━━━━━ DATA FOR THE TASK
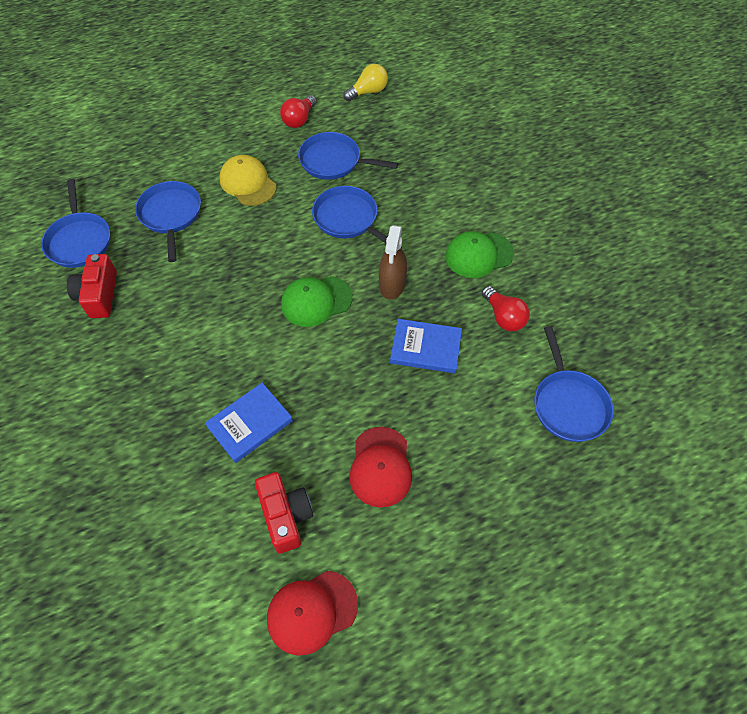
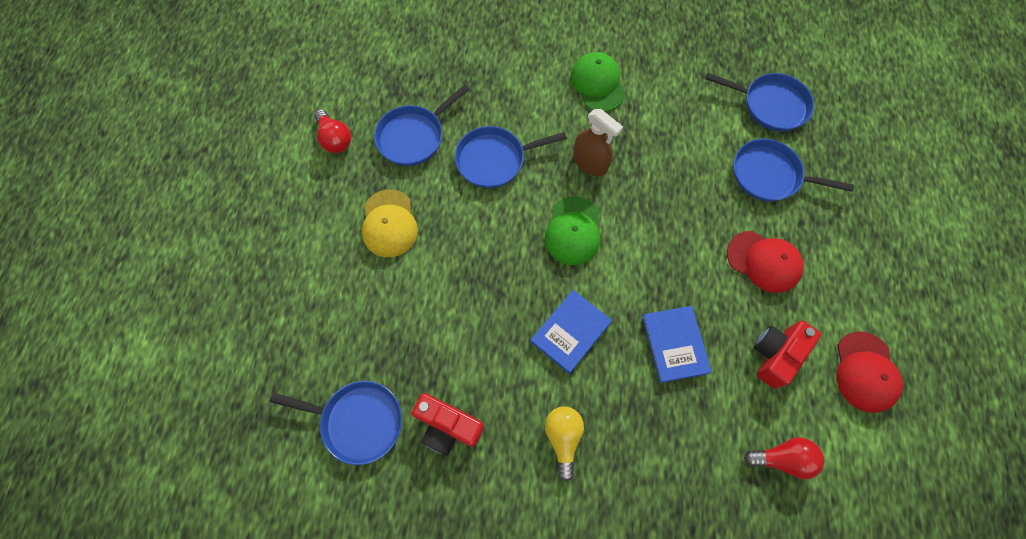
camera: 60 degrees left, 10 degrees up
(171, 215) = (384, 314): blue pan -> blue pan (769, 175)
(248, 183) = (389, 223): yellow cap -> yellow cap turned 90 degrees counterclockwise
(285, 516) = (776, 354): red camera -> red camera turned 60 degrees counterclockwise
(368, 92) = (342, 63): yellow light bulb -> yellow light bulb (563, 438)
(425, 348) = (669, 172): blue book -> blue book (570, 332)
(478, 255) = (597, 84): green cap -> green cap turned 150 degrees clockwise
(503, 317) = (669, 101): red light bulb -> red light bulb (782, 458)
━━━━━━━━━━
_WHAT IS BEING ASKED_: Starting at the line that contains "(478, 255) = (597, 84): green", transcribe every line through the last line of the entries above, exactly, and nothing else.

_TASK SOLUTION_:
(478, 255) = (597, 84): green cap -> green cap turned 150 degrees clockwise
(503, 317) = (669, 101): red light bulb -> red light bulb (782, 458)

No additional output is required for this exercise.